What is expected.
From the entries that follow, reproduce exactly and only the lines from the line with "BAT2: 3.7V (plus" to the line with "IC5: TC118S -> HG7881", endpoints included.

Record set.
· · · ·

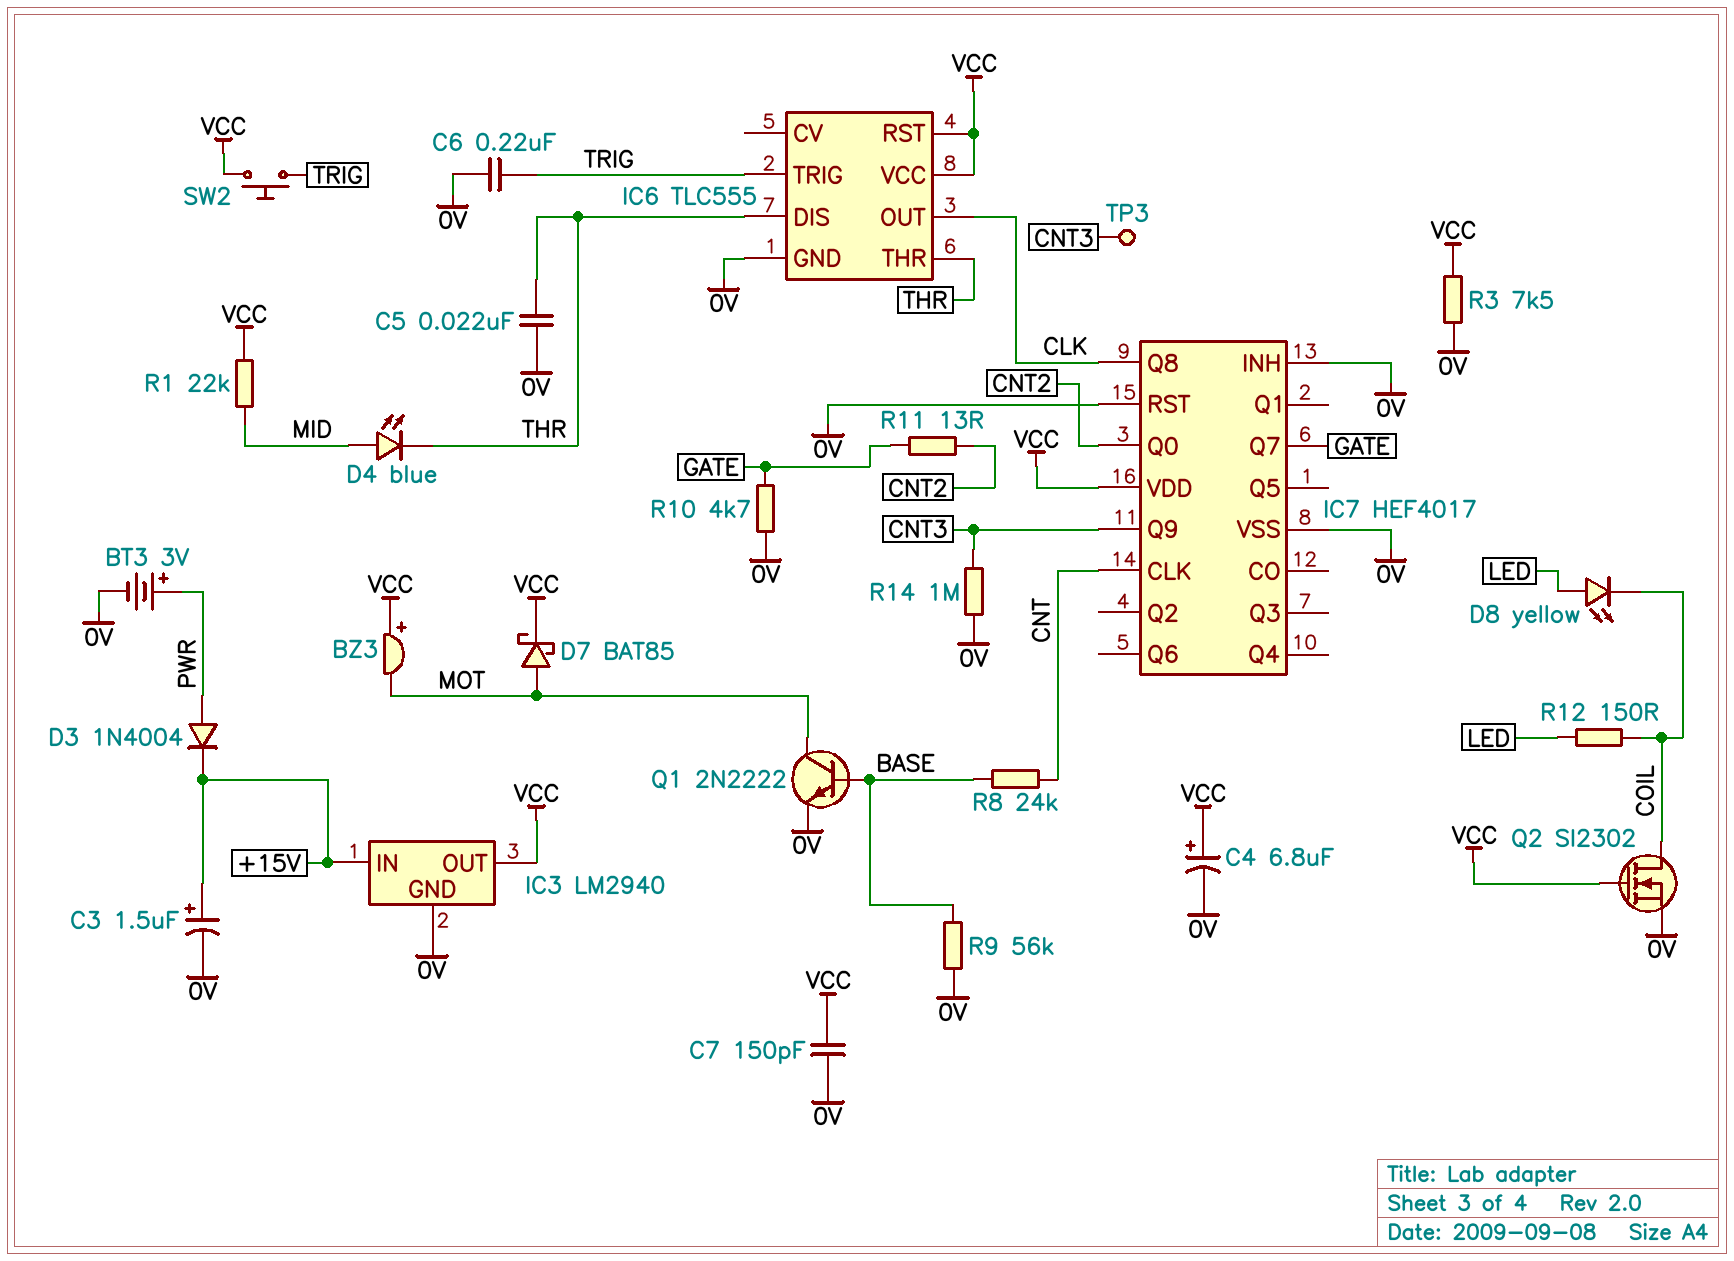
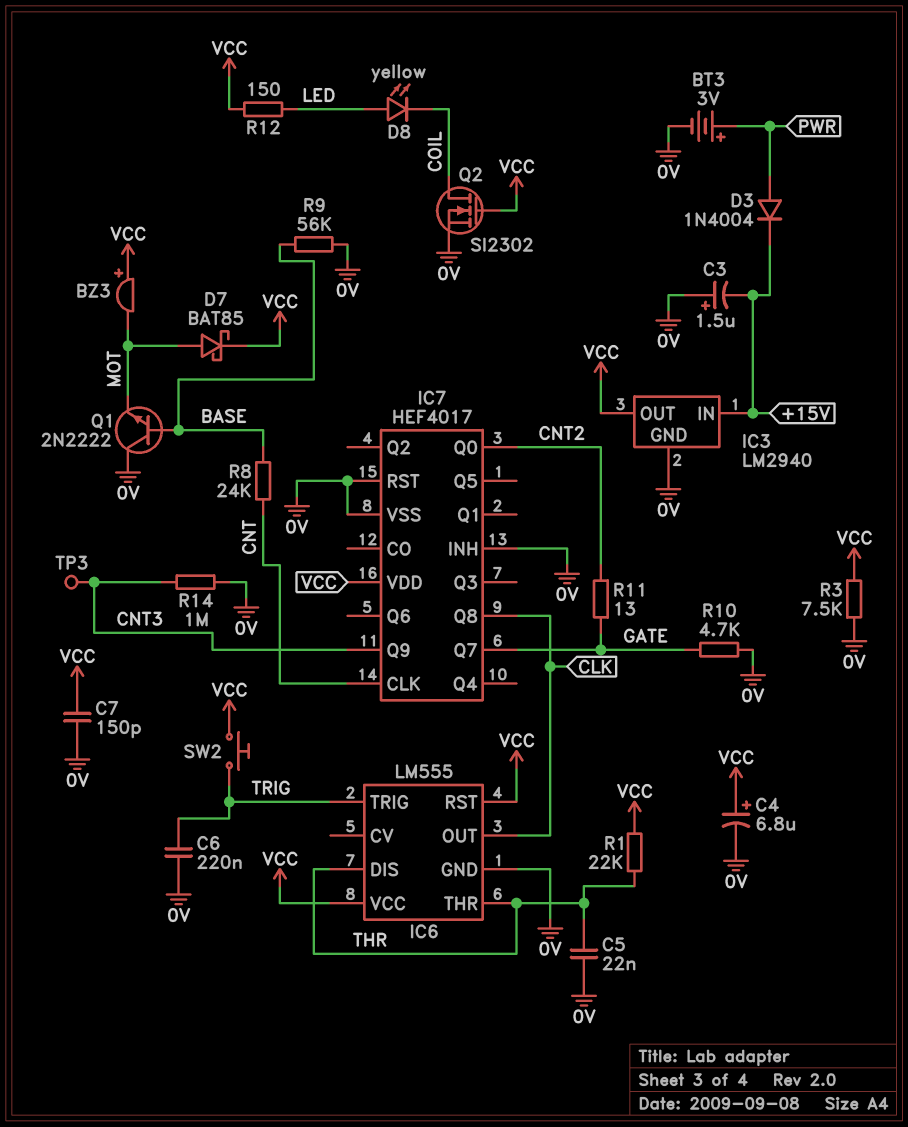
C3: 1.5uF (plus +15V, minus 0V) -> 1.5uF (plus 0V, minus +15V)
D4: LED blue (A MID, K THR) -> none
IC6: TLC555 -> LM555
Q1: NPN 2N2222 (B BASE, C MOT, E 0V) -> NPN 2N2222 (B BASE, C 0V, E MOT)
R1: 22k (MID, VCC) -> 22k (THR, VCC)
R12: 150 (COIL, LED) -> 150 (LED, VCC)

· · · ·

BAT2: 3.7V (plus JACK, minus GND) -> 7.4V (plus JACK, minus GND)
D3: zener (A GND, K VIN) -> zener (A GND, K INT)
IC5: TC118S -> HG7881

· · · ·

Exercise answer.
BAT2: 3.7V (plus JACK, minus GND) -> 7.4V (plus JACK, minus GND)
D3: zener (A GND, K VIN) -> zener (A GND, K INT)
IC5: TC118S -> HG7881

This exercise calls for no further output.